■ WHAT THE EXERCISE ASKS: Look below for the line containing "can (386 524)". Write out that line and the rest through the last one, exactly as they appear, but without pictures.

(Image sets with object changes)
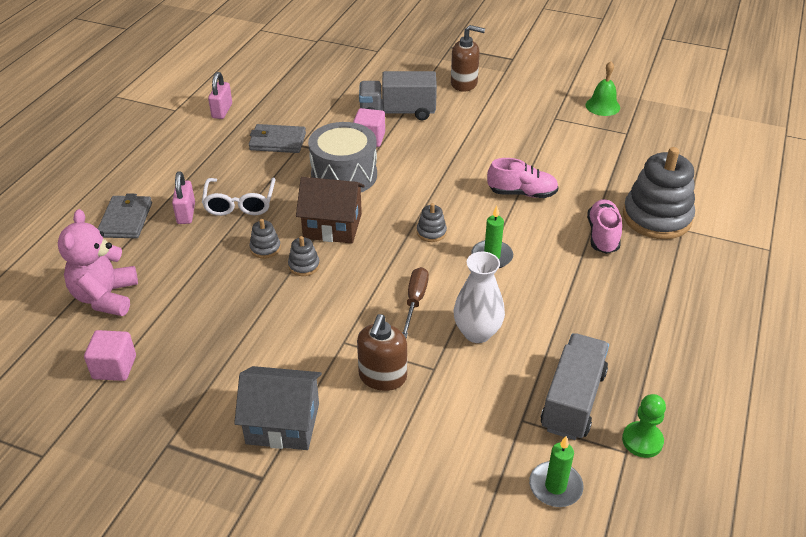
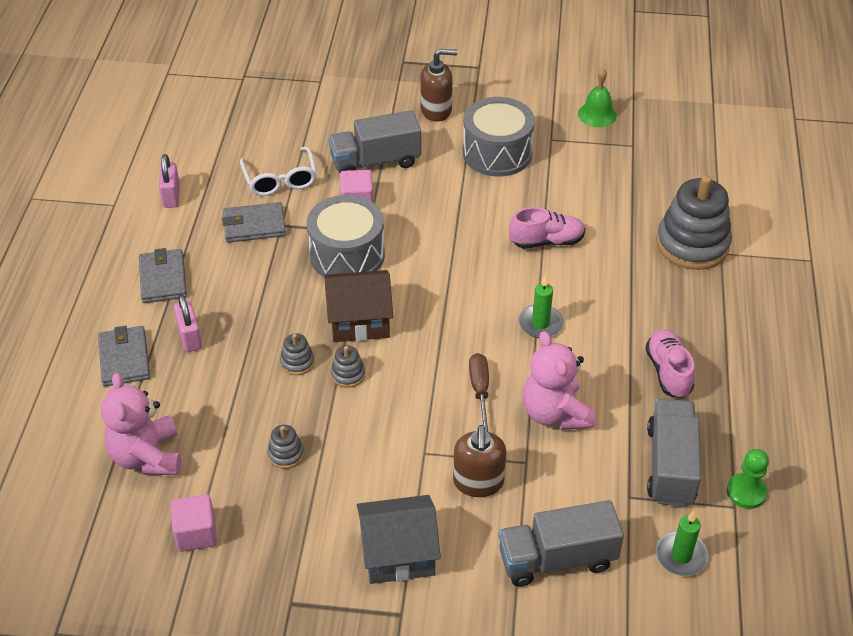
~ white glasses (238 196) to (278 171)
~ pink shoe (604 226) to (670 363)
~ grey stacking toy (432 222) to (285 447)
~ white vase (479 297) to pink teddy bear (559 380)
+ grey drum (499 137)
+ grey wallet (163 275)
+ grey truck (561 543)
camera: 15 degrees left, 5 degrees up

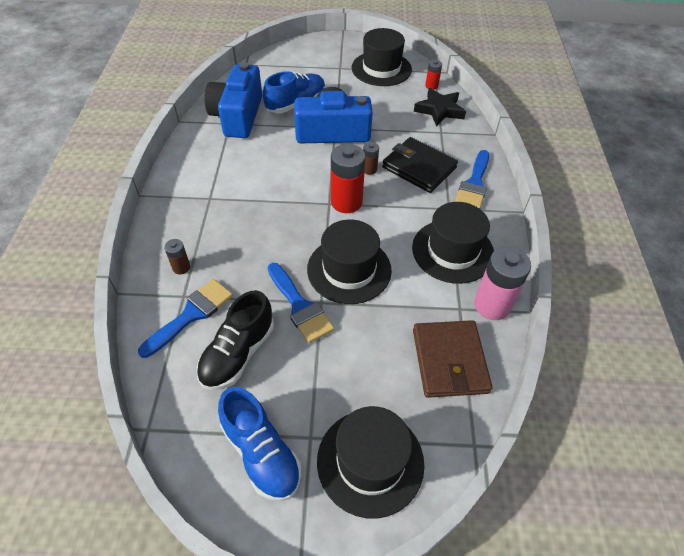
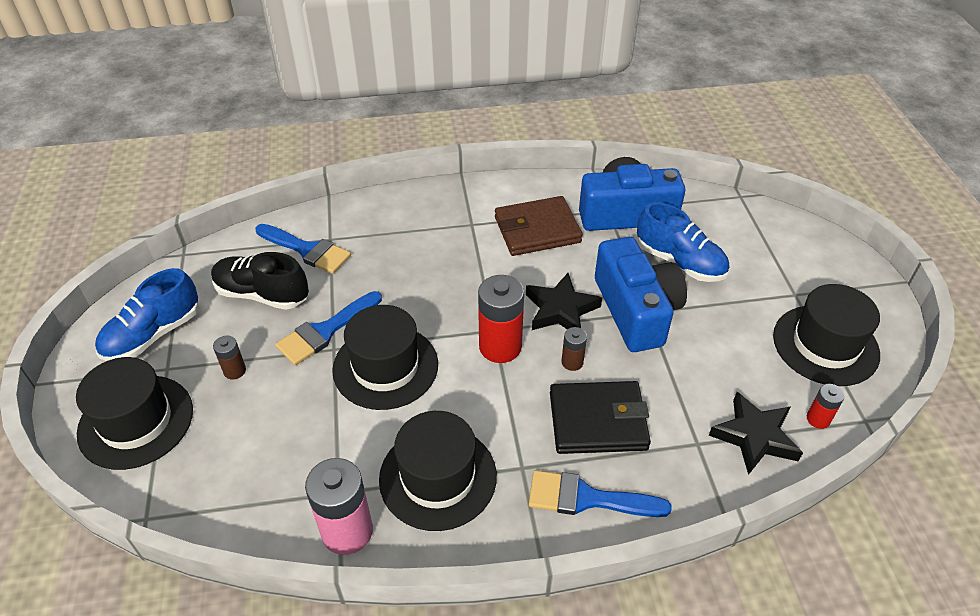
~ black wallet (420 165) = (600 417) 60 degrees clockwise
~ brown battery (177 257) to (229 358)
~ brown wallet (452 359) to (539 226)
+ black star (564 301)
camera: 80 degrees right, 5 degrees down

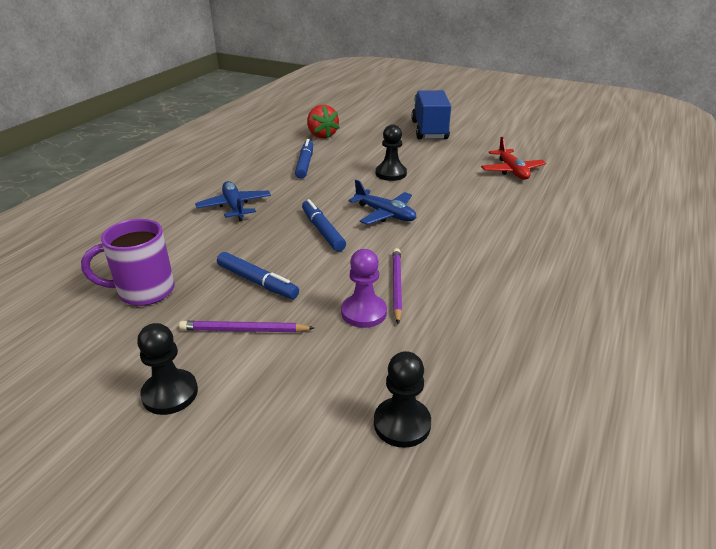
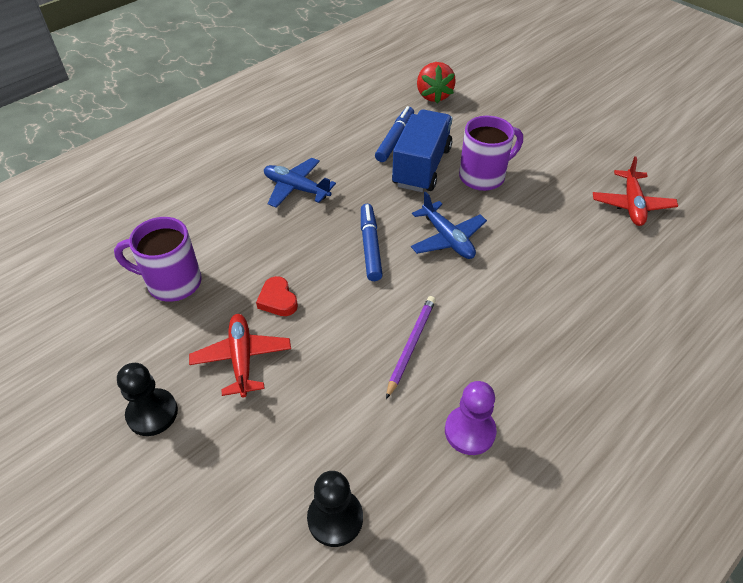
~ blue truck (431 114) to (422 150)
~ black pawn (391 152) to purple mug (491 153)
~ blue plane (233 201) = (300 183) 60 degrees counterclockwise
~ purple pawn (364 288) to (471 418)
~ blue marker (258 275) to red heart (277 296)
~ purple pencil (246 326) to red plane (240 356)
camera: 20 degrees right, 15 degrees up

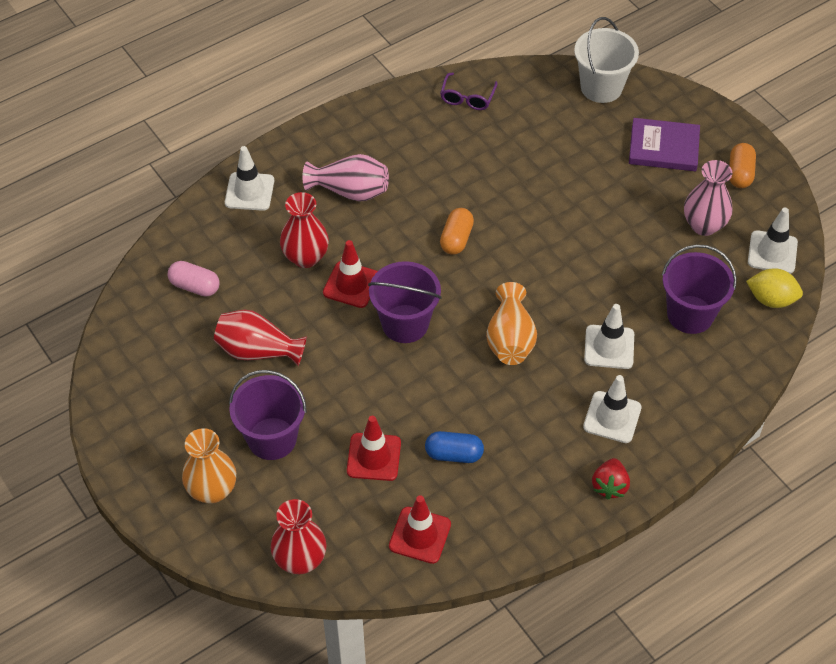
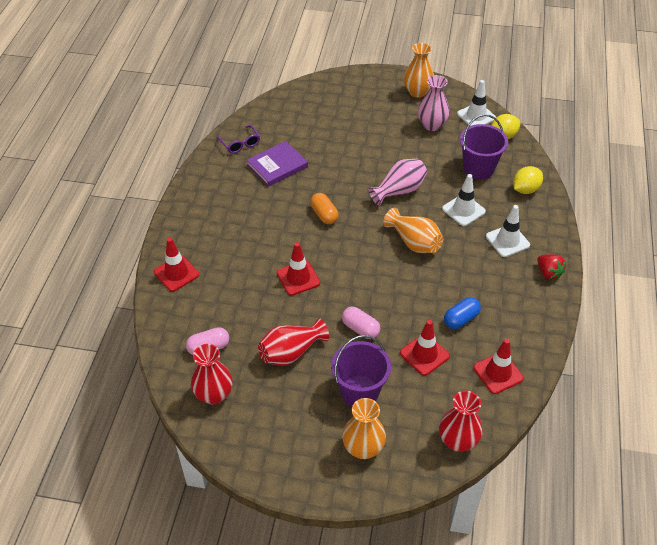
- white bucket (606 60)
~ purple book (664 144) to (277 164)
~ orange capsule (742 165) to orange vase (419 70)
~ white traffic cone (249 178) to red traffic cone (176 264)
~ pink vase (345 178) to (397 182)
~ red vase (304 230) to (212 374)
- purple bucket (405 302)
+ yellow lemon (528 180)
+ pink capsule (361 323)
camera: 45 degrees left, 5 degrees down

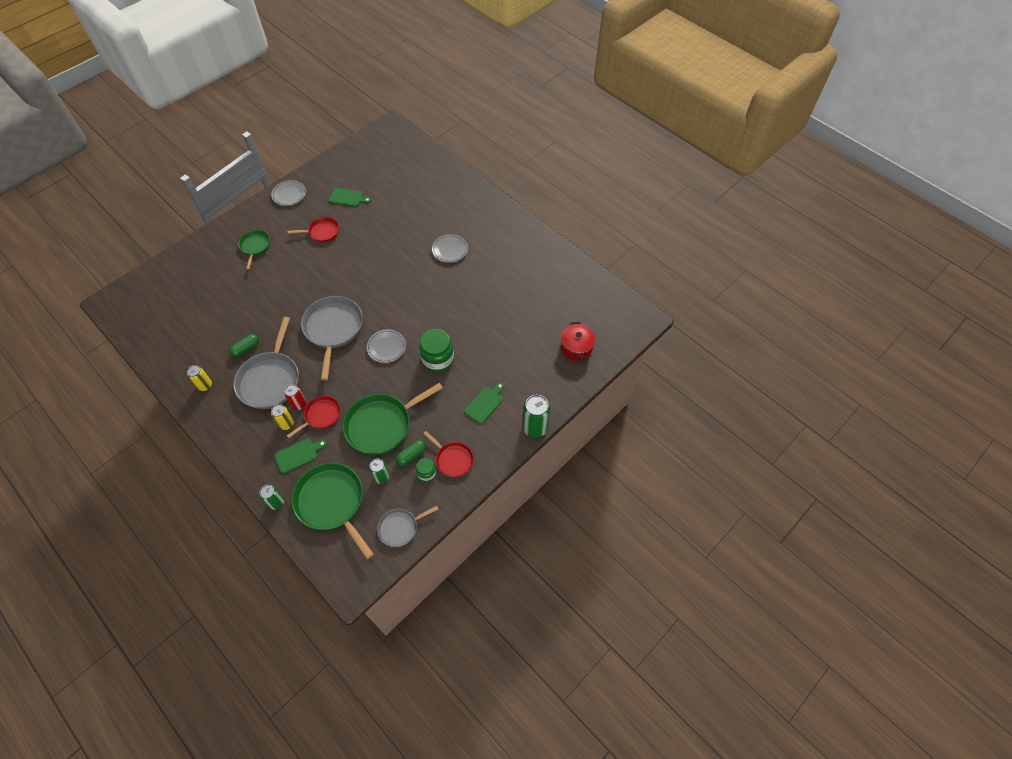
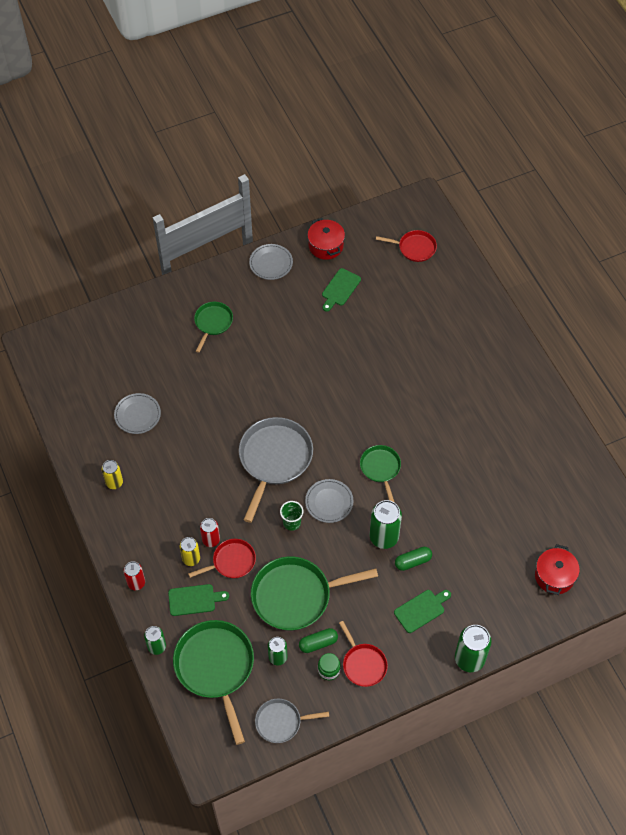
~ green cutting board (350 197) = (341 290) 90 degrees clockwise
~ red pan (313 229) to (406 246)
~ grey plate (450 248) to (137 413)
- grey pan (266 363)
~ green jar (436 350) to green can (386 524)
~ green capsule (244 345) to (413 559)
+ red pot (326 239)
+ green pan (380 474)
+ green cup (291 516)
+ red can (134 575)
camera: 20 degrees right, 0 degrees up

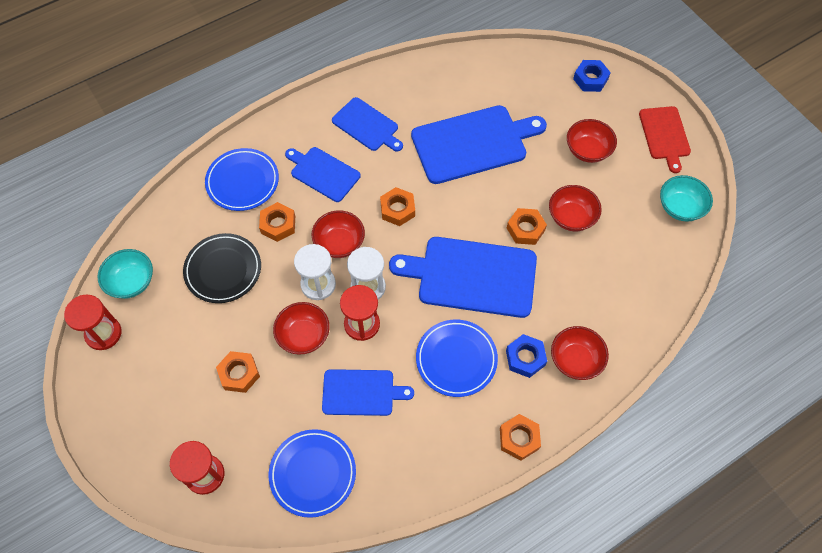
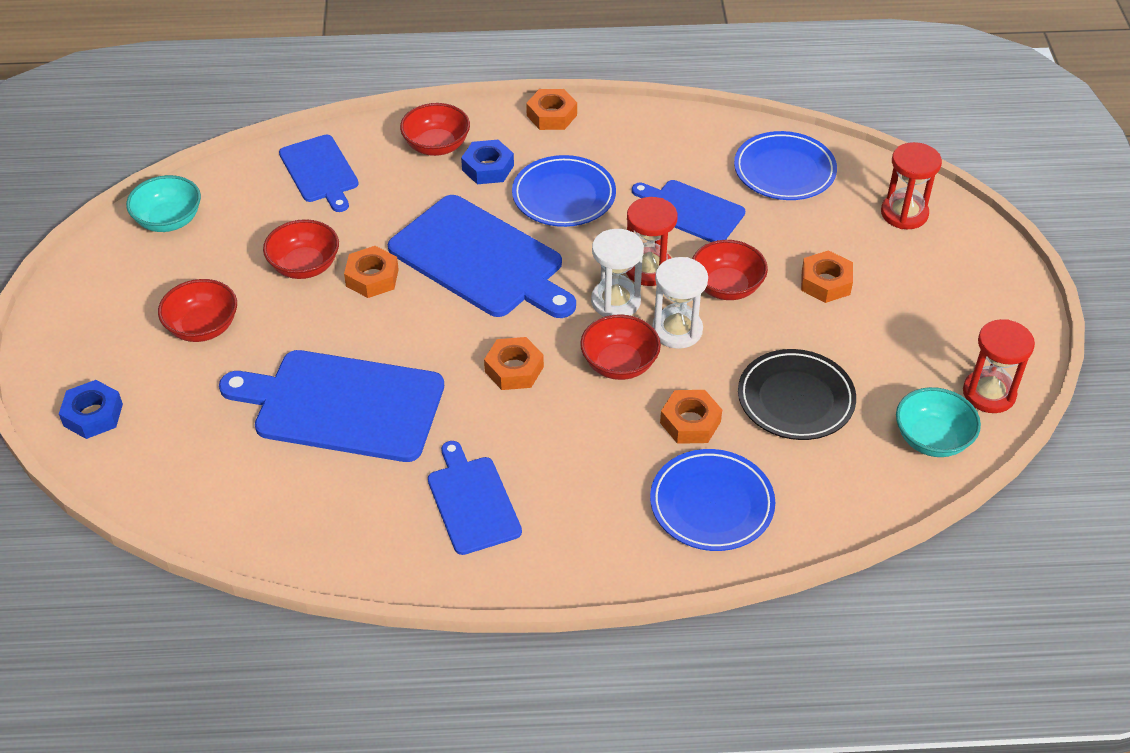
- red cutting board (665 139)
~ blue cutting board (323 174) to (319 173)
camera: 150 degrees left, 15 degrees down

■ RESPONSE TO THIS EXERCISE:
~ green jar (436 350) to green can (386 524)
~ green capsule (244 345) to (413 559)
+ red pot (326 239)
+ green pan (380 474)
+ green cup (291 516)
+ red can (134 575)
camera: 20 degrees right, 0 degrees up

- red cutting board (665 139)
~ blue cutting board (323 174) to (319 173)
camera: 150 degrees left, 15 degrees down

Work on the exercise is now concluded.